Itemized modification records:
▼▼▼

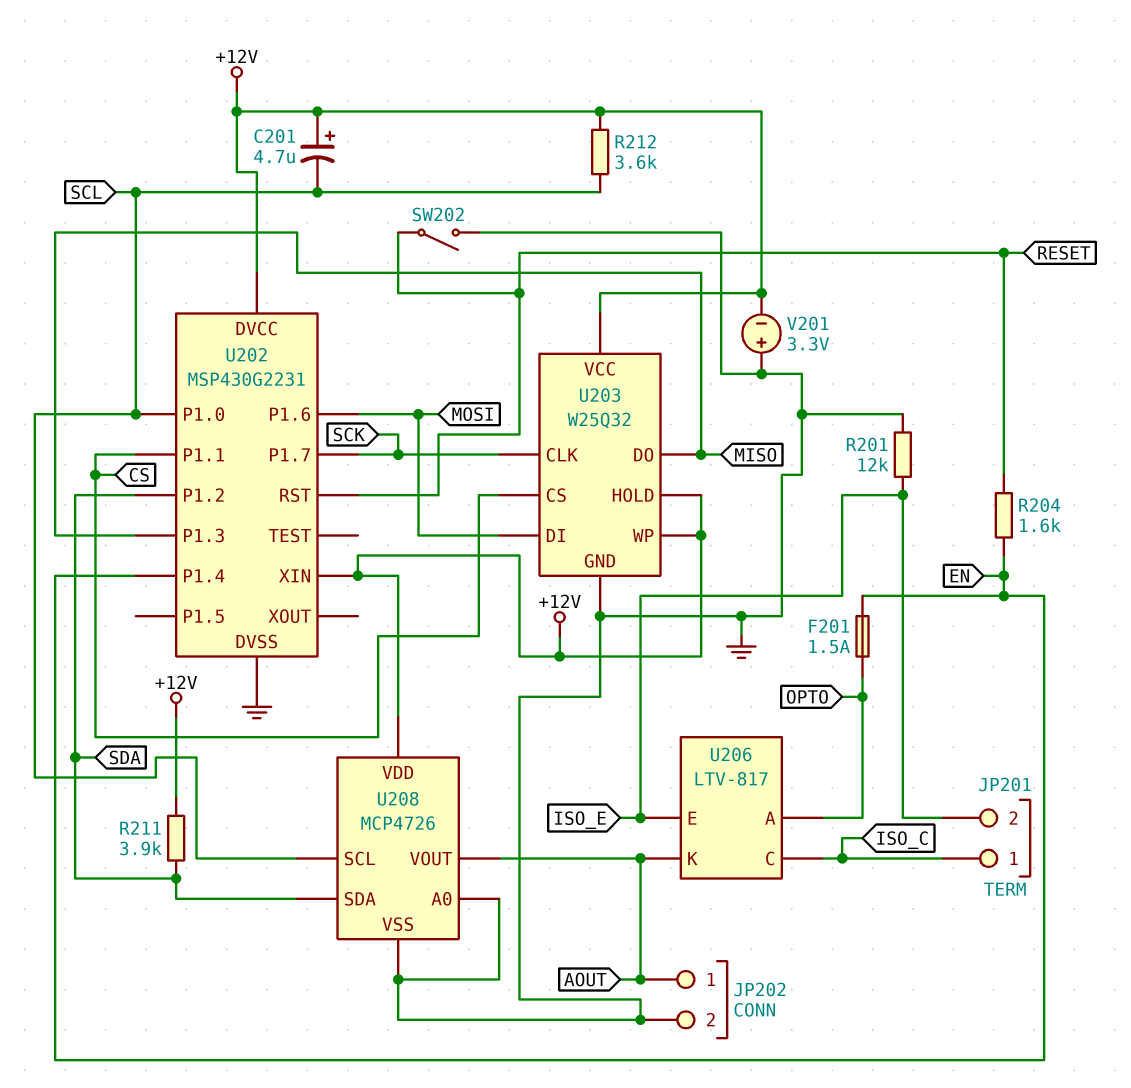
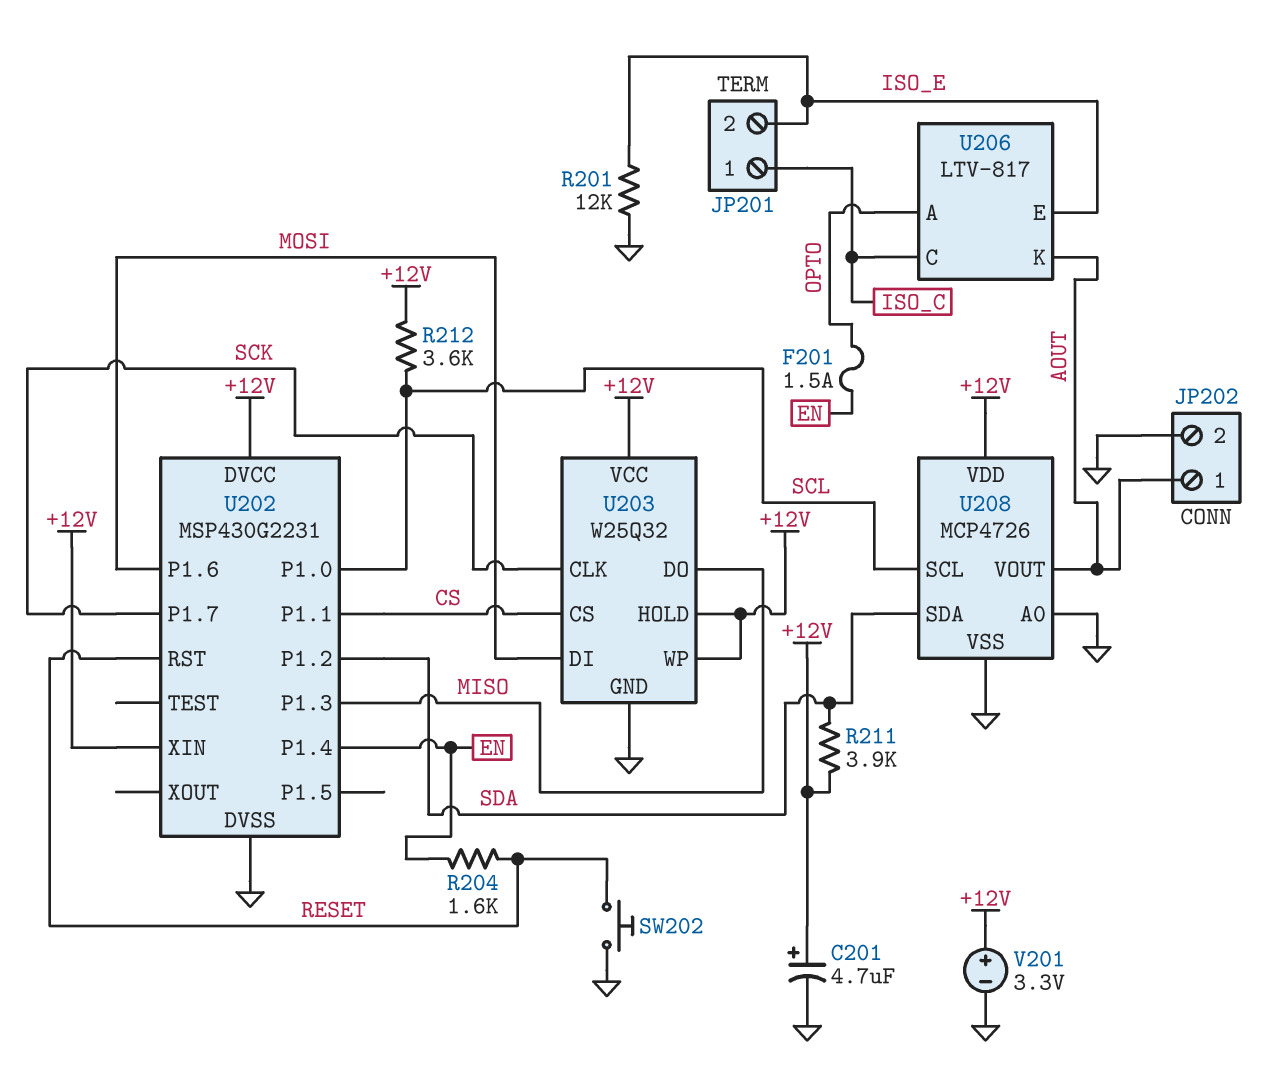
C201: 4.7uF (plus +12V, minus SCL) -> 4.7uF (plus +12V, minus GND)
SW202: switch (GND, RESET) -> button (GND, RESET)
V201: 3.3V (plus GND, minus +12V) -> 3.3V (plus +12V, minus GND)

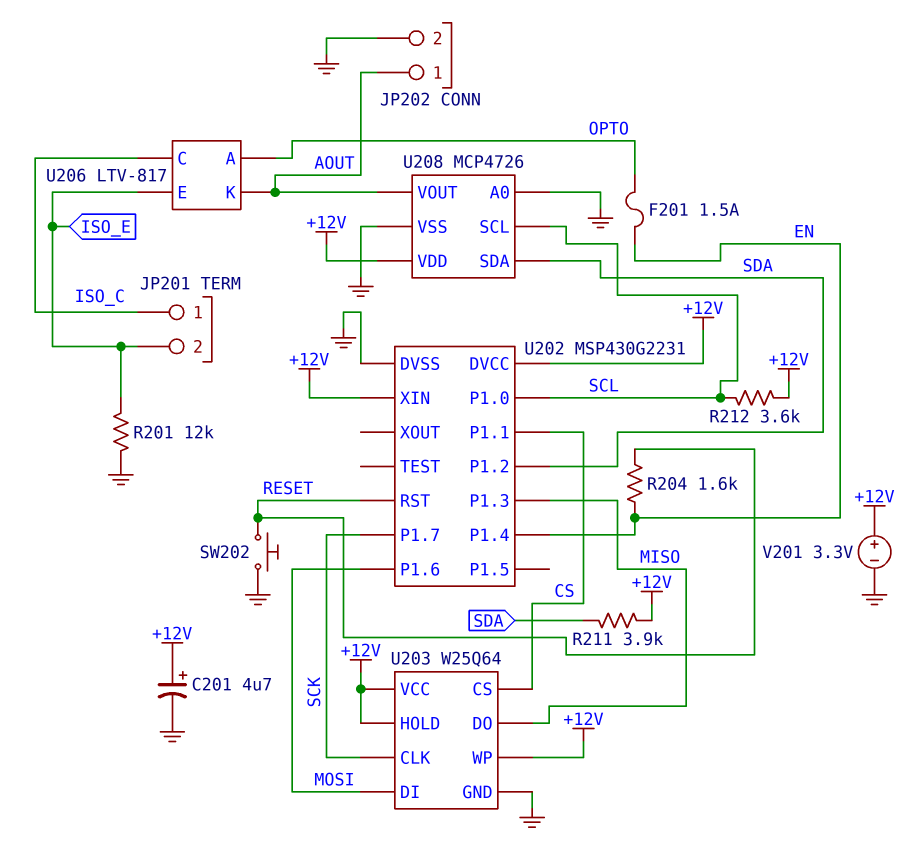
U203: W25Q32 -> W25Q64

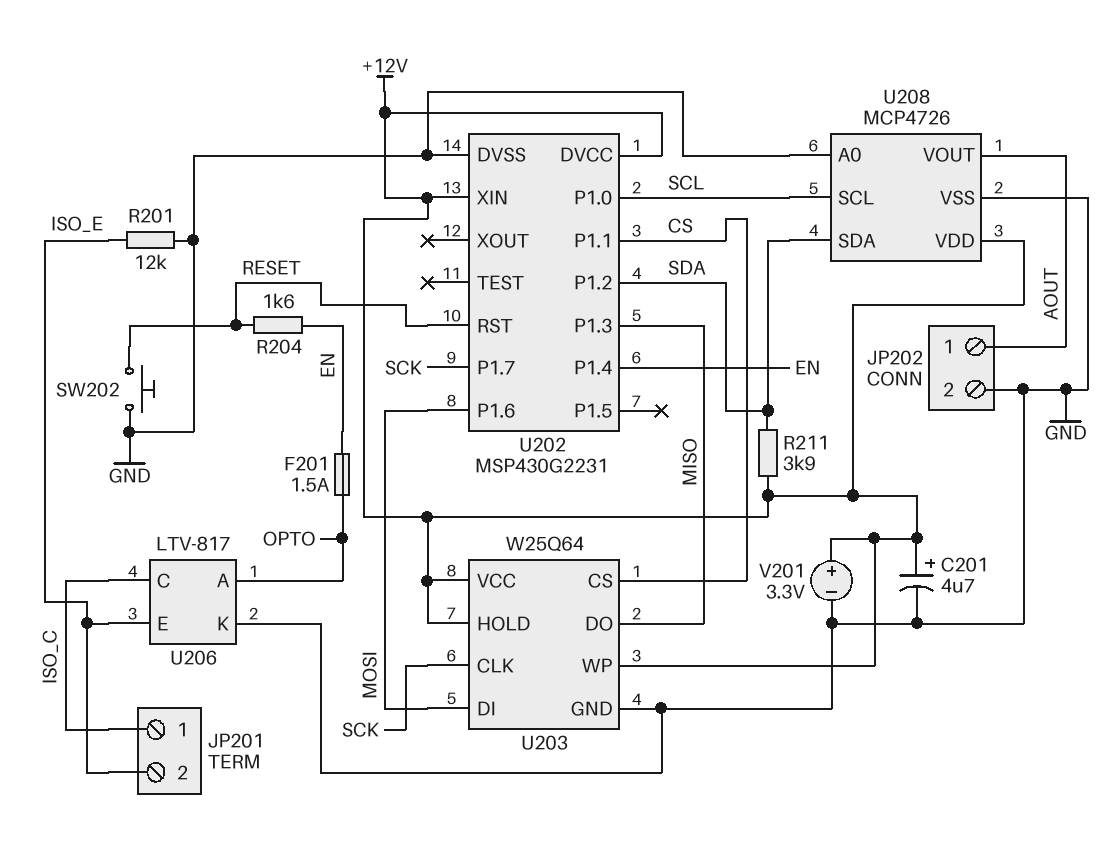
R212: 3.6k (+12V, SCL) -> none
U206 pin K: AOUT -> GND

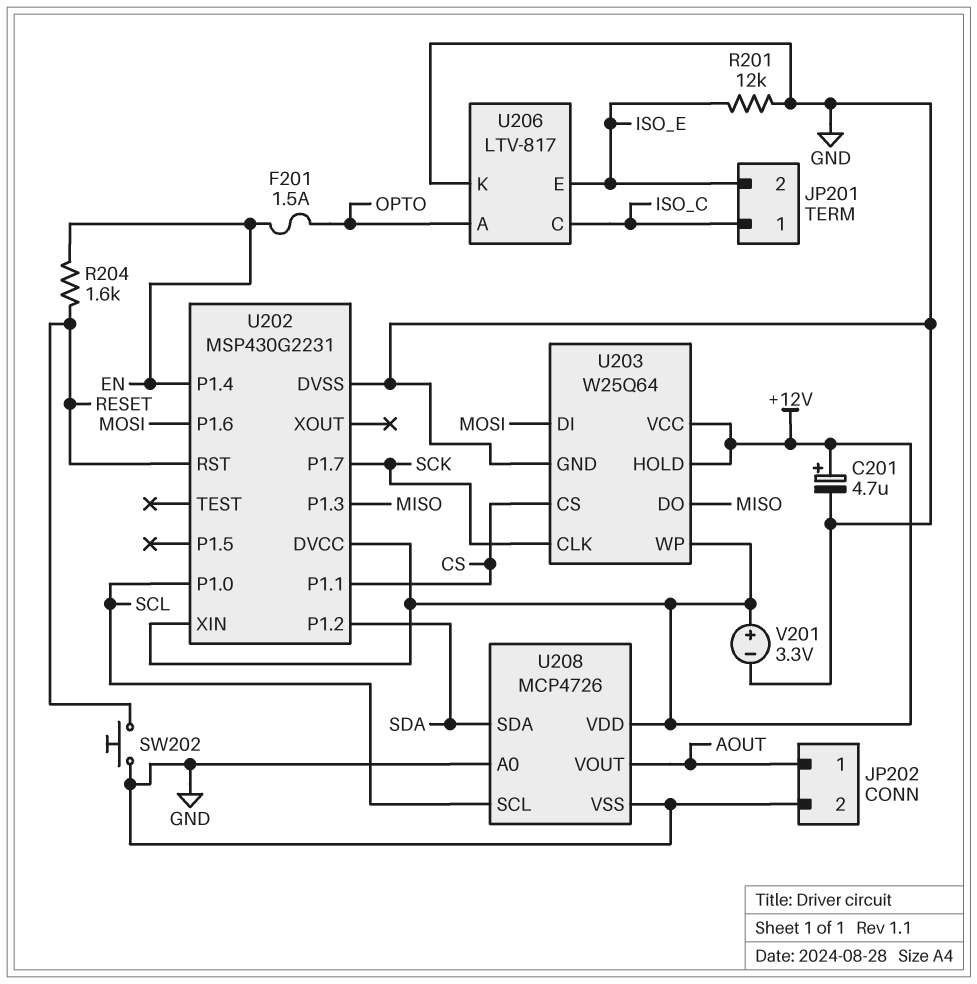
R211: 3.9k (+12V, SDA) -> none

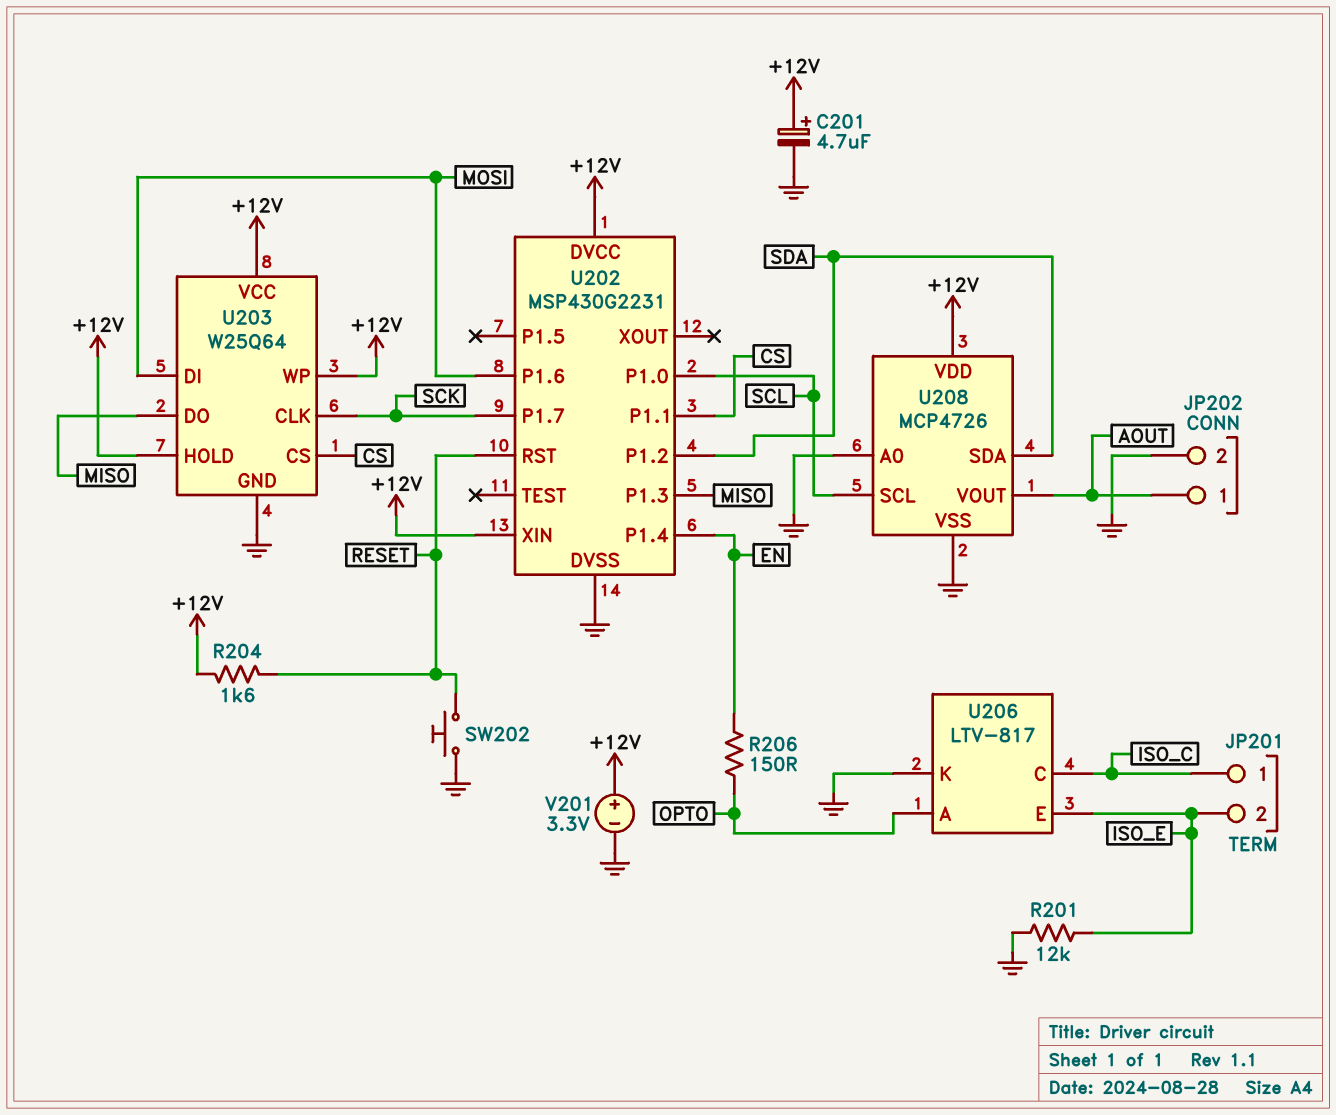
F201: 1.5A (EN, OPTO) -> none
R204: 1.6k (EN, RESET) -> 1.6k (+12V, RESET)
R206: none -> 150 (EN, OPTO)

▲▲▲

Repeat every entry above precisely, leaving each picture out.

Written answer:
C201: 4.7uF (plus +12V, minus SCL) -> 4.7uF (plus +12V, minus GND)
SW202: switch (GND, RESET) -> button (GND, RESET)
V201: 3.3V (plus GND, minus +12V) -> 3.3V (plus +12V, minus GND)

U203: W25Q32 -> W25Q64

R212: 3.6k (+12V, SCL) -> none
U206 pin K: AOUT -> GND

R211: 3.9k (+12V, SDA) -> none

F201: 1.5A (EN, OPTO) -> none
R204: 1.6k (EN, RESET) -> 1.6k (+12V, RESET)
R206: none -> 150 (EN, OPTO)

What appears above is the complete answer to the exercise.